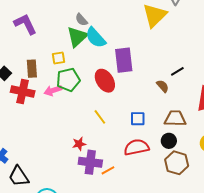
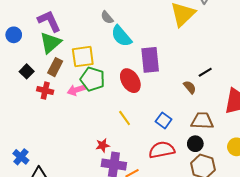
green triangle: (77, 37) -> (50, 43), moved
yellow square: (58, 58) -> (83, 57), size x1.6
brown rectangle: (32, 69) -> (55, 67), turned 30
green pentagon: (68, 80) -> (93, 79), turned 30
red cross: (23, 92) -> (45, 91), size x0.7
blue square: (138, 119) -> (164, 120), turned 35

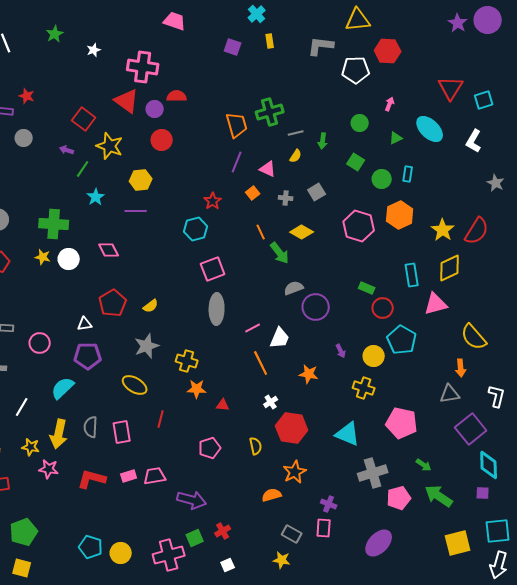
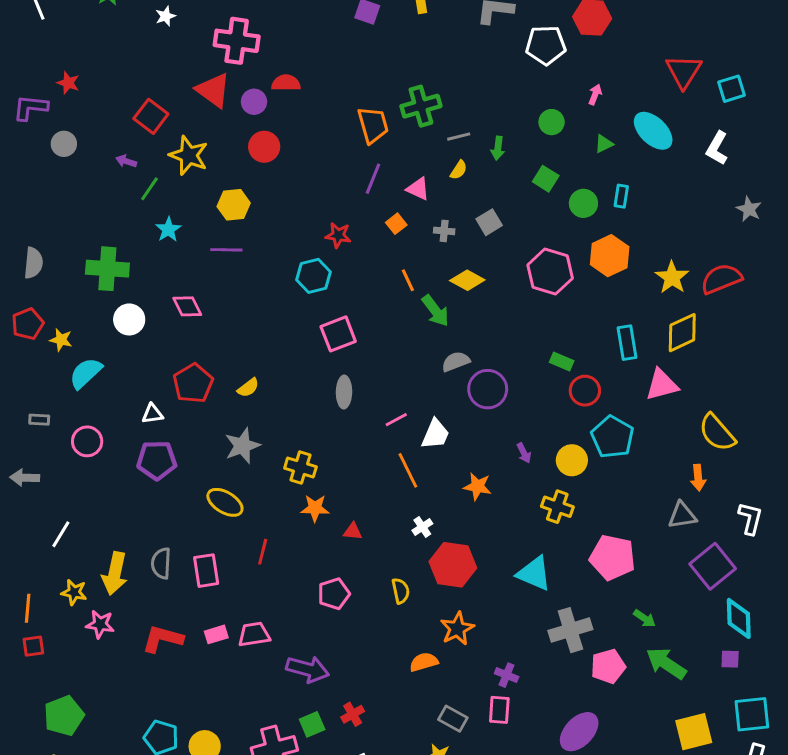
red star: (213, 201) -> (338, 235), turned -30
red semicircle: (477, 231) -> (721, 279), turned -144
yellow star: (43, 257) -> (61, 340), moved
gray ellipse: (217, 309) -> (344, 392), size x0.7
cyan semicircle: (63, 388) -> (86, 373), moved

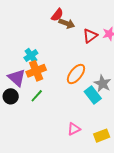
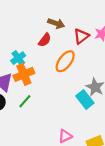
red semicircle: (57, 15) -> (45, 40), moved
orange ellipse: (76, 74) -> (65, 61), moved

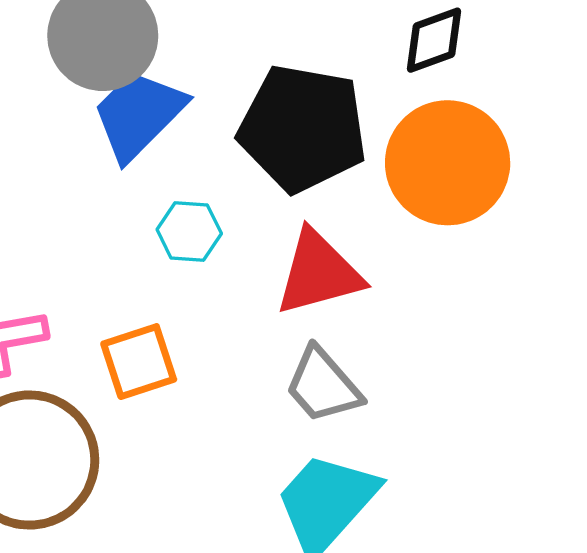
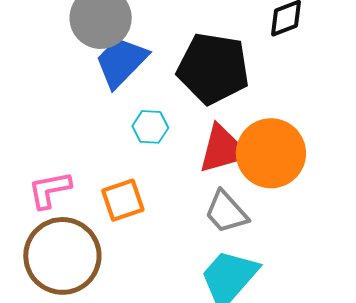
orange circle: (448, 163) -> (271, 153), moved

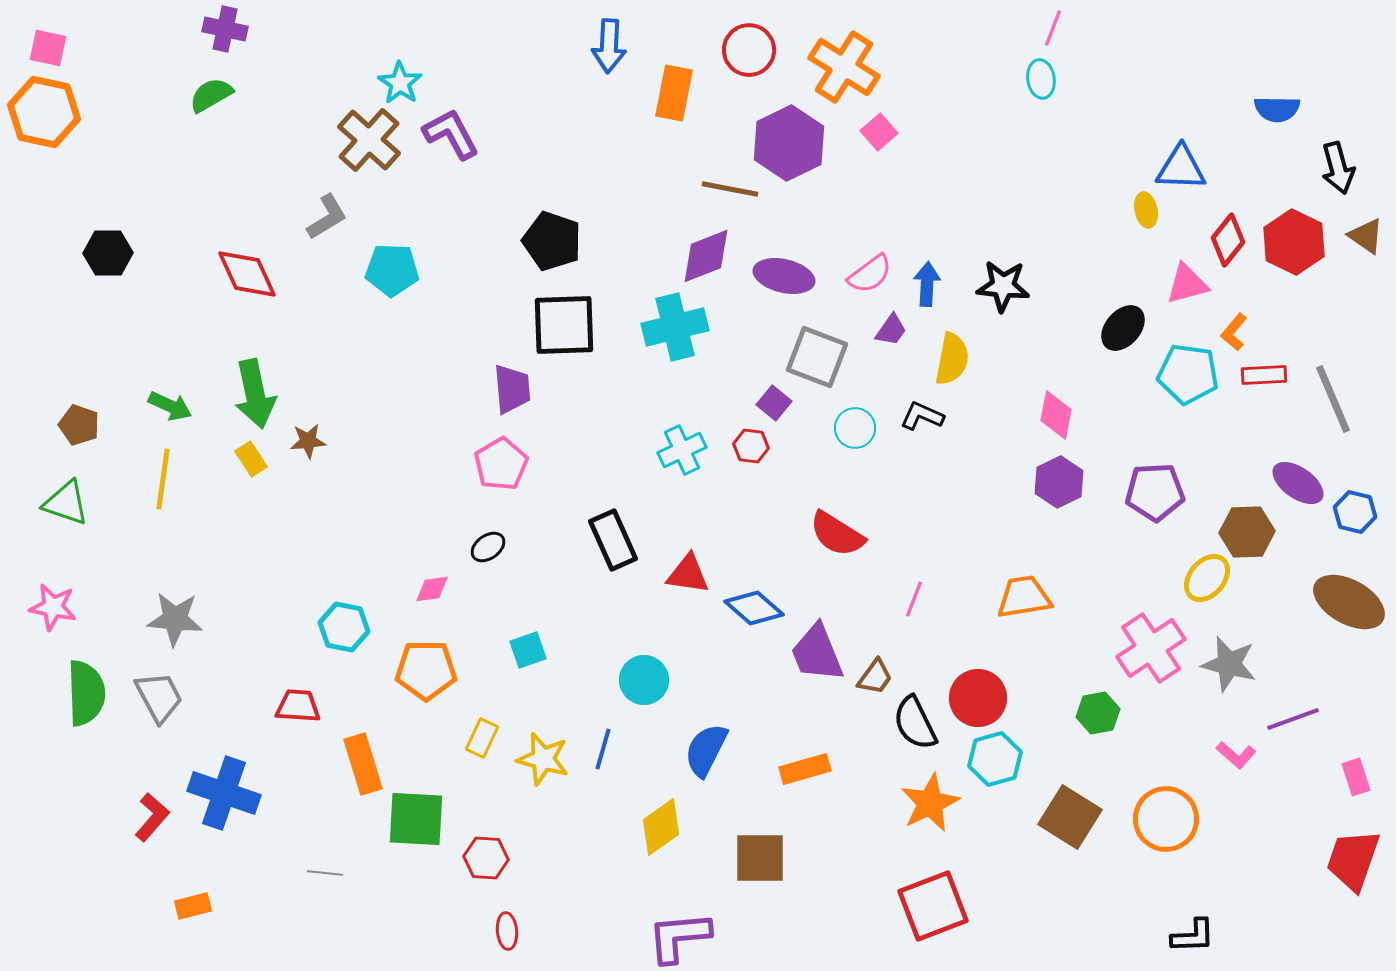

——————

Repeat every line above precisely; pictures do not belong in the copy.

green triangle: (77, 37) -> (50, 43), moved
yellow square: (58, 58) -> (83, 57), size x1.6
brown rectangle: (32, 69) -> (55, 67), turned 30
green pentagon: (68, 80) -> (93, 79), turned 30
red cross: (23, 92) -> (45, 91), size x0.7
blue square: (138, 119) -> (164, 120), turned 35

red star: (213, 201) -> (338, 235), turned -30
red semicircle: (477, 231) -> (721, 279), turned -144
yellow star: (43, 257) -> (61, 340), moved
gray ellipse: (217, 309) -> (344, 392), size x0.7
cyan semicircle: (63, 388) -> (86, 373), moved

red semicircle: (57, 15) -> (45, 40), moved
orange ellipse: (76, 74) -> (65, 61), moved

orange circle: (448, 163) -> (271, 153), moved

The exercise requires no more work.